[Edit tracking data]
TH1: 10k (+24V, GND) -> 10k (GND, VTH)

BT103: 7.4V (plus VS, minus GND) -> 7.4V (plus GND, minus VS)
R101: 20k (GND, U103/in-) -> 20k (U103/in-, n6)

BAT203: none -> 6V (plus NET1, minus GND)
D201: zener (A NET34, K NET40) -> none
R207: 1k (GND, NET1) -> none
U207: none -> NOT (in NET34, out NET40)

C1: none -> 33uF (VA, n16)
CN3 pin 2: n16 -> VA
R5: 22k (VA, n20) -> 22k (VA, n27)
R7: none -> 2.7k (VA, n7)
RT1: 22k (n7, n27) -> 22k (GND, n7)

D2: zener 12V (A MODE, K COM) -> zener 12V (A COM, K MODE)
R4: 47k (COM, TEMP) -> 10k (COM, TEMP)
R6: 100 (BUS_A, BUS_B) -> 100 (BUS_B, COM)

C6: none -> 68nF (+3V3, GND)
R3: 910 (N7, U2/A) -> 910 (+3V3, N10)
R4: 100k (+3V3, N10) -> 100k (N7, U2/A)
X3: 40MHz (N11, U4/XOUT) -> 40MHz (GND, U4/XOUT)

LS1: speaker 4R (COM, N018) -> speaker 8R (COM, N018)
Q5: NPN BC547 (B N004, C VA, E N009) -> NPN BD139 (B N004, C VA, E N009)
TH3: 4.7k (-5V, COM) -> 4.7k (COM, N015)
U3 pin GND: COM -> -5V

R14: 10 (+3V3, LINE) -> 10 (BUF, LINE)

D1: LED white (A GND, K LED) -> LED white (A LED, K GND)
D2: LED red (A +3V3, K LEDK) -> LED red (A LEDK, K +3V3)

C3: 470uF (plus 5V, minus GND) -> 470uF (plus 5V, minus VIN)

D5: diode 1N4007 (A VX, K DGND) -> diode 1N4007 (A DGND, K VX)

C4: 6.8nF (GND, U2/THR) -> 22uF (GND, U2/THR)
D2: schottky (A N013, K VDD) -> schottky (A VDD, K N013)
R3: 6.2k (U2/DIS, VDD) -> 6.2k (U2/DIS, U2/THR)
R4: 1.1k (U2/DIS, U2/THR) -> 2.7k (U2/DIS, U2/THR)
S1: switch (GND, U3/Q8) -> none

◆ PROBLEM DESCRIPTION ◆
Among the entries above, the lines between the ones containing "R14: 10 (+3V3, LINE) -> 10 (BUF, LINE)" and "R3: 6.2k (U2/DIS, VDD)", inclusive, are to be transcribed exactly. No other line is to be given.

◆ RESULT ◆
R14: 10 (+3V3, LINE) -> 10 (BUF, LINE)

D1: LED white (A GND, K LED) -> LED white (A LED, K GND)
D2: LED red (A +3V3, K LEDK) -> LED red (A LEDK, K +3V3)

C3: 470uF (plus 5V, minus GND) -> 470uF (plus 5V, minus VIN)

D5: diode 1N4007 (A VX, K DGND) -> diode 1N4007 (A DGND, K VX)

C4: 6.8nF (GND, U2/THR) -> 22uF (GND, U2/THR)
D2: schottky (A N013, K VDD) -> schottky (A VDD, K N013)
R3: 6.2k (U2/DIS, VDD) -> 6.2k (U2/DIS, U2/THR)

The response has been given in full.